-- What you are asked to do --
Go through the entries, filter for the word "spray", and copy every line that has it.

[Saved entries]
* * * * *

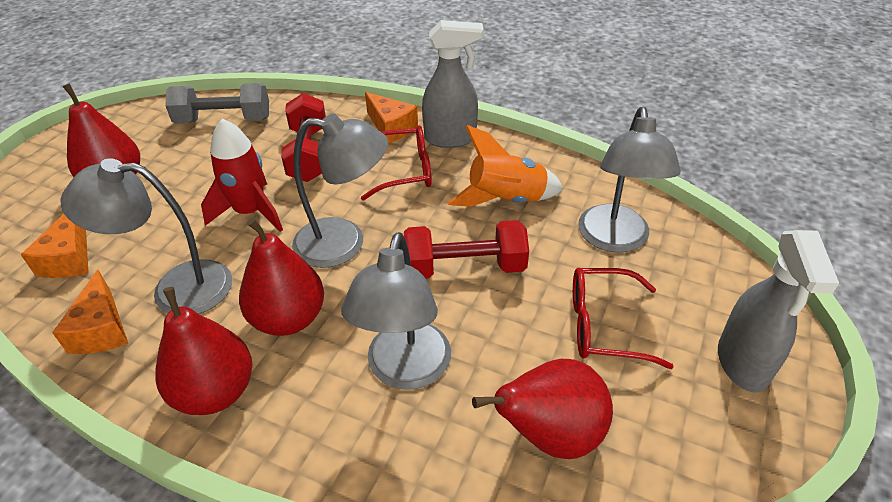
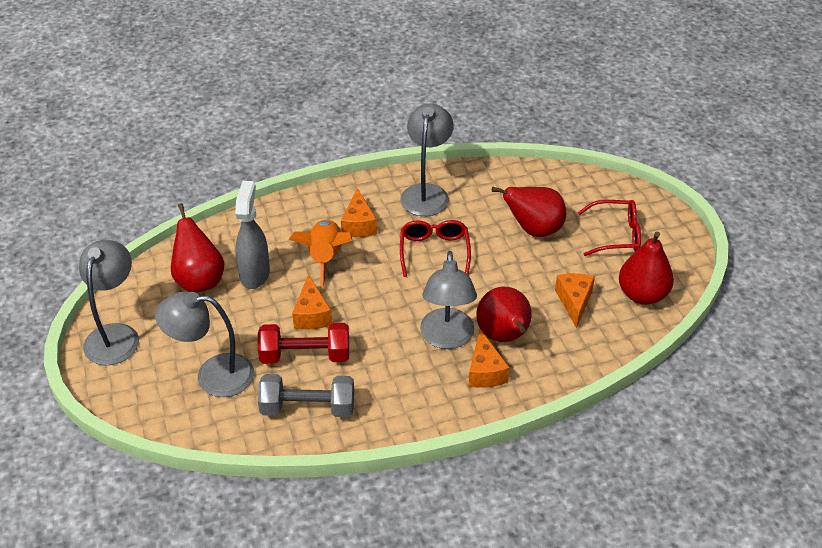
grey spray bottle: 2 -> 1
orange cheese: 3 -> 4
red dumbbell: 2 -> 1
red rocket: 1 -> 0

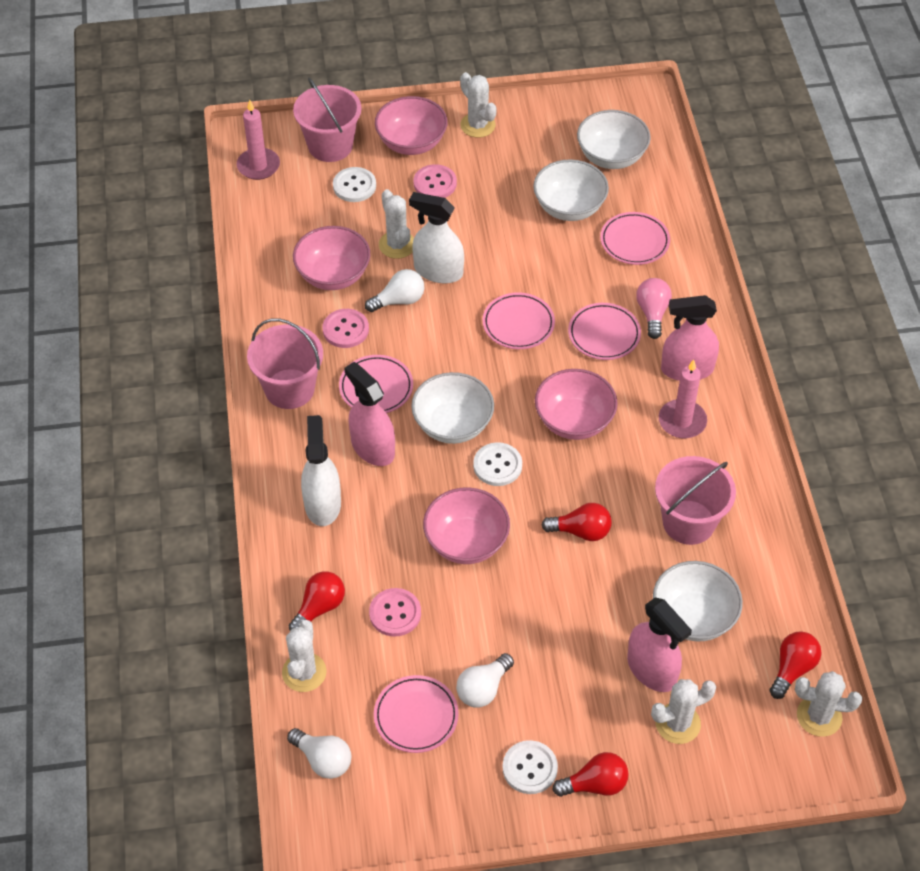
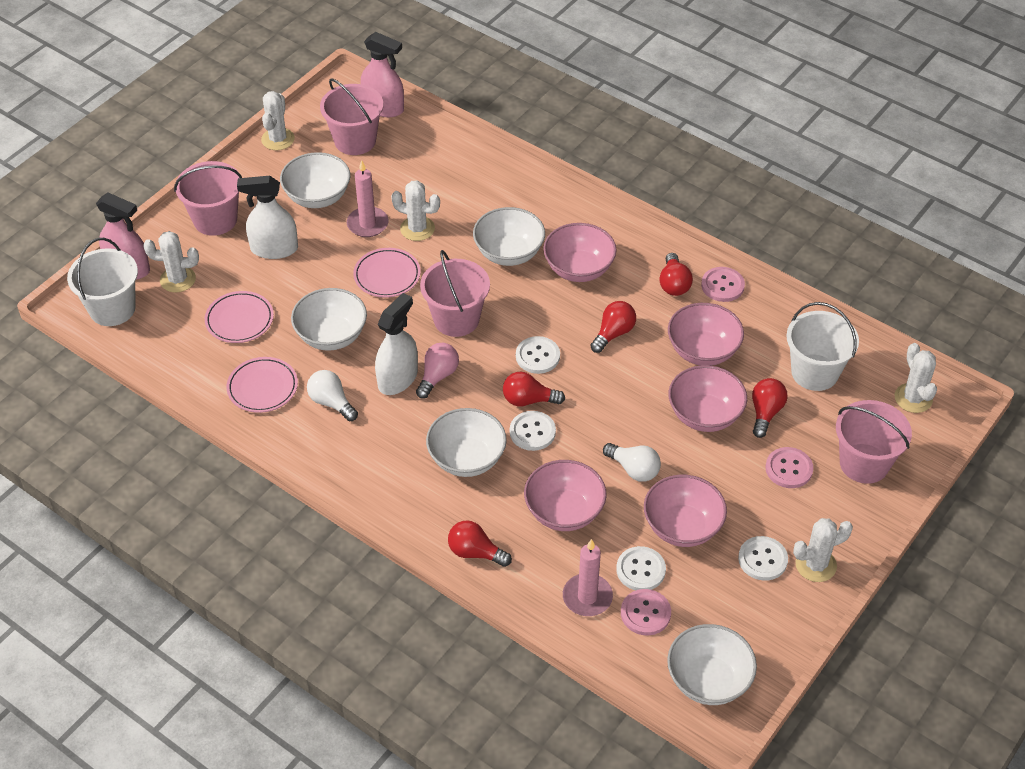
pink bowl: 4 -> 5
pink bucket: 3 -> 4
pink plate: 5 -> 3
pink spray bottle: 3 -> 2
red light bulb: 4 -> 5
white bowl: 4 -> 5
white bucket: 0 -> 2
white button: 3 -> 4
white light bulb: 3 -> 2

* * * * *

-- Answer --
grey spray bottle: 2 -> 1
pink spray bottle: 3 -> 2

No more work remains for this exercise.